[Work item]
Copy each line of the records below that has "slope" in it.

[Raw data]

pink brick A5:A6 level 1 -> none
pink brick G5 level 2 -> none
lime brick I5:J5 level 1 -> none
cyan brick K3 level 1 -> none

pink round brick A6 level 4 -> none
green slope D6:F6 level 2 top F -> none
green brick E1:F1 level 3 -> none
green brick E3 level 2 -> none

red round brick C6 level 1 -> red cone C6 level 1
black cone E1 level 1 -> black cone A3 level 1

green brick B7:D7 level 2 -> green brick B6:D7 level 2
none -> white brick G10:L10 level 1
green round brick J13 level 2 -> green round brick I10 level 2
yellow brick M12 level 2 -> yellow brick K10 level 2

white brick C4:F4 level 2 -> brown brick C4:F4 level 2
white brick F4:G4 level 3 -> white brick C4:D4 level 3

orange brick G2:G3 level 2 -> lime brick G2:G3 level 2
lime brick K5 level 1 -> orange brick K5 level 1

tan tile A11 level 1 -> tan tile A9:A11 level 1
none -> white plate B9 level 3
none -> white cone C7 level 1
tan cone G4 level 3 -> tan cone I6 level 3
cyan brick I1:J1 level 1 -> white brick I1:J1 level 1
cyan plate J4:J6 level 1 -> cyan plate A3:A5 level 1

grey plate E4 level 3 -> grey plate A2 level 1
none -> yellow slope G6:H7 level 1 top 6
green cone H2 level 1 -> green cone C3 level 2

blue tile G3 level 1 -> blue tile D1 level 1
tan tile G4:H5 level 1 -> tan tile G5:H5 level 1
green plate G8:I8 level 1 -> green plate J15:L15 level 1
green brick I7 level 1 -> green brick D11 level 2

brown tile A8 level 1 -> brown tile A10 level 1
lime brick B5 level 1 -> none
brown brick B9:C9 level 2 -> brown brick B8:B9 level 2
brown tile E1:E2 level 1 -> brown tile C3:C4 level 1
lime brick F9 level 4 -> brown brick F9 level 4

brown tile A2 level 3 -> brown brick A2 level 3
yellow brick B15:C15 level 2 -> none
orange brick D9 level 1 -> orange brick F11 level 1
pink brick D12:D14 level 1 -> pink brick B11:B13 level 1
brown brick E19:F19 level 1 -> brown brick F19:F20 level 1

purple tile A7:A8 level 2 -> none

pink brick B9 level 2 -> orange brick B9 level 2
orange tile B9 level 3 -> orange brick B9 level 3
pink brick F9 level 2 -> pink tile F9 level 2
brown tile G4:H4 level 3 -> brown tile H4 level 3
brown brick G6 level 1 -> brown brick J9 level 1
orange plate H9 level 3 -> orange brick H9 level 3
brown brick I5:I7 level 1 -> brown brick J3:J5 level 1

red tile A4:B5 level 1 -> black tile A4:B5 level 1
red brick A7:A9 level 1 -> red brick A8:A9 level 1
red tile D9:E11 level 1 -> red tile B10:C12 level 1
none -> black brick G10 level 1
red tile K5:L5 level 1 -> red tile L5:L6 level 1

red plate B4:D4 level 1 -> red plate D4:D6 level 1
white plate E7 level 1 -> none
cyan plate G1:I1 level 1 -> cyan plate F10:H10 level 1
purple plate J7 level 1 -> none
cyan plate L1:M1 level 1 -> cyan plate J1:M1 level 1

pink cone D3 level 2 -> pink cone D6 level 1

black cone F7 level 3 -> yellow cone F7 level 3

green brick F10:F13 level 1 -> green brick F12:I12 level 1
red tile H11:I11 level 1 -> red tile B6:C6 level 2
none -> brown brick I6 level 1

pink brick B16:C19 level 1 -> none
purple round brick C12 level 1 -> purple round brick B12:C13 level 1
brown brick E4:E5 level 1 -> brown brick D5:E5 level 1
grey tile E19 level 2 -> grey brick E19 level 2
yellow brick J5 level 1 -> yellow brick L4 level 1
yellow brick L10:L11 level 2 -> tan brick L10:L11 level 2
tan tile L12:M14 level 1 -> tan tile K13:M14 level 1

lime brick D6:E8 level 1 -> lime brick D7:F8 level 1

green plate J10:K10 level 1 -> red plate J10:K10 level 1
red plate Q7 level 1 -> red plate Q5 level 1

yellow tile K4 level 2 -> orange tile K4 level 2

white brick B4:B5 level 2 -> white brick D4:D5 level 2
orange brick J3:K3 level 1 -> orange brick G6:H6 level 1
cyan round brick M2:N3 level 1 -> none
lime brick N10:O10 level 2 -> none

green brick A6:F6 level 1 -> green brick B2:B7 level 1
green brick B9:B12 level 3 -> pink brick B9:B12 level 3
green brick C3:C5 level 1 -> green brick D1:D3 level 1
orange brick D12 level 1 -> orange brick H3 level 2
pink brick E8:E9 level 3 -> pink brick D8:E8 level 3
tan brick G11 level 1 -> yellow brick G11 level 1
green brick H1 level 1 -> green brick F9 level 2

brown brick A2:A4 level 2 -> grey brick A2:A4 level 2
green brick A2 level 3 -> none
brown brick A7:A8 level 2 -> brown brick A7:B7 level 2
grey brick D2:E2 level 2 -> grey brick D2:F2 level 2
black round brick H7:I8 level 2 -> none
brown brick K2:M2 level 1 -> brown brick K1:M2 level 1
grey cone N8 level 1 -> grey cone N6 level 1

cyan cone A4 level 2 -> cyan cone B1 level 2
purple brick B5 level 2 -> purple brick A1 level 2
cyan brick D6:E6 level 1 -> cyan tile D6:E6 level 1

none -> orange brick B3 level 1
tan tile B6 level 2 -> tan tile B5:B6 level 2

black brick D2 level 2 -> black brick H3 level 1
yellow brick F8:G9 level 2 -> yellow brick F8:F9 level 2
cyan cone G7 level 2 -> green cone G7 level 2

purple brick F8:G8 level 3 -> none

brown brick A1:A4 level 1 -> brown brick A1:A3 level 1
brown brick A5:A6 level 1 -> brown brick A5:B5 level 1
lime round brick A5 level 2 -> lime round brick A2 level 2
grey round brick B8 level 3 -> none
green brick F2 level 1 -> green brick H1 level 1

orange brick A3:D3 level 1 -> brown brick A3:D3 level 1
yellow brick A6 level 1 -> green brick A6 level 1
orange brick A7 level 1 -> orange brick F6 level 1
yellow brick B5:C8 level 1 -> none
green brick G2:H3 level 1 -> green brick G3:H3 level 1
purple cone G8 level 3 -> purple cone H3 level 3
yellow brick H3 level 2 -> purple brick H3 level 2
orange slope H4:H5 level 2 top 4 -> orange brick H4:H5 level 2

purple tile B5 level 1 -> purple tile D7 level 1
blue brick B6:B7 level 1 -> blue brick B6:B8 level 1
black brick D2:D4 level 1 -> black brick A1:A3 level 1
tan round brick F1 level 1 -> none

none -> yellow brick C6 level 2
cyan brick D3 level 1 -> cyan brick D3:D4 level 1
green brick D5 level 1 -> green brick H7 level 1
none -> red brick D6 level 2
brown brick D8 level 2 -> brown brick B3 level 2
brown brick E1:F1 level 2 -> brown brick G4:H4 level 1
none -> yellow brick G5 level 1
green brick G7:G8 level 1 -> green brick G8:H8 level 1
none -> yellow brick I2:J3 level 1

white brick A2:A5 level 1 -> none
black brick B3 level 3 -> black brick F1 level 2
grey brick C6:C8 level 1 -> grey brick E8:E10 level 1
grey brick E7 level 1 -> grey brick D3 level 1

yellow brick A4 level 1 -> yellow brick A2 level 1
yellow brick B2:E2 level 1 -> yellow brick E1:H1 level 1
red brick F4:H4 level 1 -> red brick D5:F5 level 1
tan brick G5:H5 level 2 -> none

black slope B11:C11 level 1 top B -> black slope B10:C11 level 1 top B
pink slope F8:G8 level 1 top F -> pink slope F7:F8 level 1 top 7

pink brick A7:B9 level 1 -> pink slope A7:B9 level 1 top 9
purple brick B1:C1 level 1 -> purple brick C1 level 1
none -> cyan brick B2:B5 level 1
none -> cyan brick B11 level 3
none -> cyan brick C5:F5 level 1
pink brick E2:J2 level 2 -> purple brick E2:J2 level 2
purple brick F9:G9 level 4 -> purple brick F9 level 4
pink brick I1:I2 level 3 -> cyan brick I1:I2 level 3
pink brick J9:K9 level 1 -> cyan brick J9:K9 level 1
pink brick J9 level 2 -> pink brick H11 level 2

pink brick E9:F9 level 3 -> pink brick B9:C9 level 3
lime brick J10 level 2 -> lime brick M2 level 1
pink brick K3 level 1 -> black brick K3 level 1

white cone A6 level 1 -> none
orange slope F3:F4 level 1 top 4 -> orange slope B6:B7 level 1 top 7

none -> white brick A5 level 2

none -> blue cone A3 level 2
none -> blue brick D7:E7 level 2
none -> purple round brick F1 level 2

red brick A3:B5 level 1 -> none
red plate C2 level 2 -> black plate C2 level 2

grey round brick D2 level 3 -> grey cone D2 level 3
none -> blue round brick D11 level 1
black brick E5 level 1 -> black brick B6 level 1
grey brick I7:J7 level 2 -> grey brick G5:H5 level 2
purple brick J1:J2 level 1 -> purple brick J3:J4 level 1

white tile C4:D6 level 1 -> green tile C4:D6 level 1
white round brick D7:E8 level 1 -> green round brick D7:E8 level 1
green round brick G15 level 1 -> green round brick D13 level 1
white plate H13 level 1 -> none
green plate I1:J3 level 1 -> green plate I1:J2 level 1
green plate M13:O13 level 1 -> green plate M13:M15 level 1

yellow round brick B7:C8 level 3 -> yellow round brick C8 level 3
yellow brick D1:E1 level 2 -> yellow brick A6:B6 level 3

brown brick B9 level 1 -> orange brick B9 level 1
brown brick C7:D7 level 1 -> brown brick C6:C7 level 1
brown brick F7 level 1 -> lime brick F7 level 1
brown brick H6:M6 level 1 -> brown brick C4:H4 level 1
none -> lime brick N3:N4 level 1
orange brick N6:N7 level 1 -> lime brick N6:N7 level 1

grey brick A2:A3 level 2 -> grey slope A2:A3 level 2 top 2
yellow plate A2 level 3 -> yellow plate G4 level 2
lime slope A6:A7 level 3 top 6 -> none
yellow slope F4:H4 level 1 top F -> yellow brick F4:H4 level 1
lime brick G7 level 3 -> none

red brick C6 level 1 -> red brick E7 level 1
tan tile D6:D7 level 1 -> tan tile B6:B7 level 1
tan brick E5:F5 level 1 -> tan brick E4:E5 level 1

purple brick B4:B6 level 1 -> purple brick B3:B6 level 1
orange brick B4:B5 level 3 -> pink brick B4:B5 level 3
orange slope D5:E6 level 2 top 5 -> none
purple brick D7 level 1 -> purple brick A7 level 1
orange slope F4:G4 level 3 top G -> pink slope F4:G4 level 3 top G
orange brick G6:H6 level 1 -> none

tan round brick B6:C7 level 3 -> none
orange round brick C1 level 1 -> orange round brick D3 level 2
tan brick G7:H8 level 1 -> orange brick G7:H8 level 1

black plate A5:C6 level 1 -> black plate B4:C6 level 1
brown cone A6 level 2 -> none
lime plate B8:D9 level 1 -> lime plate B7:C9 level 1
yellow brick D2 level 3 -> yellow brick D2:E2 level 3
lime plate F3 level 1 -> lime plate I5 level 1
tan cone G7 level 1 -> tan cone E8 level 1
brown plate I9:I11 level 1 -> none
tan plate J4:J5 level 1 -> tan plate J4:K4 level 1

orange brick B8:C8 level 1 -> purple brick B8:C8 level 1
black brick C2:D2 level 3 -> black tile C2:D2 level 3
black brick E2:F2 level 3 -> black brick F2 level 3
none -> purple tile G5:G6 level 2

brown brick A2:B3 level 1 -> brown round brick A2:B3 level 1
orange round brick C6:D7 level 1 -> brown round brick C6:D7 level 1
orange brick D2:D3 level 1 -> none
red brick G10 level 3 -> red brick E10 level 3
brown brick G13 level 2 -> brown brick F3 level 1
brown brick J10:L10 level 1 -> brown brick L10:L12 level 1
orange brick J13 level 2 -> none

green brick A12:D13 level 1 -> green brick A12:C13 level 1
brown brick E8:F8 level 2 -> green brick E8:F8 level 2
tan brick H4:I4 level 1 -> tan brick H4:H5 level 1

[The answer]
green slope D6:F6 level 2 top F -> none
none -> yellow slope G6:H7 level 1 top 6
orange slope H4:H5 level 2 top 4 -> orange brick H4:H5 level 2
black slope B11:C11 level 1 top B -> black slope B10:C11 level 1 top B
pink slope F8:G8 level 1 top F -> pink slope F7:F8 level 1 top 7
pink brick A7:B9 level 1 -> pink slope A7:B9 level 1 top 9
orange slope F3:F4 level 1 top 4 -> orange slope B6:B7 level 1 top 7
grey brick A2:A3 level 2 -> grey slope A2:A3 level 2 top 2
lime slope A6:A7 level 3 top 6 -> none
yellow slope F4:H4 level 1 top F -> yellow brick F4:H4 level 1
orange slope D5:E6 level 2 top 5 -> none
orange slope F4:G4 level 3 top G -> pink slope F4:G4 level 3 top G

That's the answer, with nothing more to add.